> **To do**:
Beneath this instruction is a listing; print exactly the lines in it starting at the line that contains "R5: 1.5k (W17, W18) -> 1.5k (GND, W17)" and going through the line that contains "D1: diode 1N4004".
=-=-=
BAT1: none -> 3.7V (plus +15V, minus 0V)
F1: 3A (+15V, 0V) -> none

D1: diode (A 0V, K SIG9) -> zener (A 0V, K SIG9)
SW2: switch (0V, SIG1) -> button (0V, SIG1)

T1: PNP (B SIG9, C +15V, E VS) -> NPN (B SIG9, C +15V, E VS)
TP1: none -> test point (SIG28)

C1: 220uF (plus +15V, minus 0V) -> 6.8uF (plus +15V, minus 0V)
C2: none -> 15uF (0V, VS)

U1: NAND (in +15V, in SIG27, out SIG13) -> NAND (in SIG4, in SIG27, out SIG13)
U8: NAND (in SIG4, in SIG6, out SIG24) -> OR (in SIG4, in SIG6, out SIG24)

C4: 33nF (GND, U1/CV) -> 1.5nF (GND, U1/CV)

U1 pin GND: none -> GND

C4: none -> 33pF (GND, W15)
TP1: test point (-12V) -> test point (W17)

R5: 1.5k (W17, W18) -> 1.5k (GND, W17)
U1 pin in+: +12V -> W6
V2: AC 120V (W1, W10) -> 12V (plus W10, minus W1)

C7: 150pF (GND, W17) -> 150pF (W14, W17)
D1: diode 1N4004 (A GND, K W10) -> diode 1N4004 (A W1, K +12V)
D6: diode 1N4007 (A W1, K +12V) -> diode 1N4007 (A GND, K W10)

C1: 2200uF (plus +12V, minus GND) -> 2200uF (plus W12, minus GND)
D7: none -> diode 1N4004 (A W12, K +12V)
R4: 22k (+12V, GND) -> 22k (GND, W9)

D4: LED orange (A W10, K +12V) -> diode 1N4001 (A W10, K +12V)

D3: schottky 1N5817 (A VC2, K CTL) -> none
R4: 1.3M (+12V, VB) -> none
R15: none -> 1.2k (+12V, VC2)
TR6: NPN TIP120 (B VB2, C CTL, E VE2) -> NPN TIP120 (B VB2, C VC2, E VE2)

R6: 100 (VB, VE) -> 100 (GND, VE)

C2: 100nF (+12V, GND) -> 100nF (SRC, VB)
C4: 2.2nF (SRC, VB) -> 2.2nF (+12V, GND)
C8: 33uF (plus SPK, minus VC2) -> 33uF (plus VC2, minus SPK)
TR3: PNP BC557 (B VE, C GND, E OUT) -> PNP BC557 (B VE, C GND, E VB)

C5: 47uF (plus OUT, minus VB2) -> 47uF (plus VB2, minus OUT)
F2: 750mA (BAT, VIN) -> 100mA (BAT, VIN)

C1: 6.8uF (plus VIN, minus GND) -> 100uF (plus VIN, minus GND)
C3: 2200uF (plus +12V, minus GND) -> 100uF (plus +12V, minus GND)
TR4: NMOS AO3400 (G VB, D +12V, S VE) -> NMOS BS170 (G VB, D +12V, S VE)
=-=-=
> **Answer to the problem**:
R5: 1.5k (W17, W18) -> 1.5k (GND, W17)
U1 pin in+: +12V -> W6
V2: AC 120V (W1, W10) -> 12V (plus W10, minus W1)

C7: 150pF (GND, W17) -> 150pF (W14, W17)
D1: diode 1N4004 (A GND, K W10) -> diode 1N4004 (A W1, K +12V)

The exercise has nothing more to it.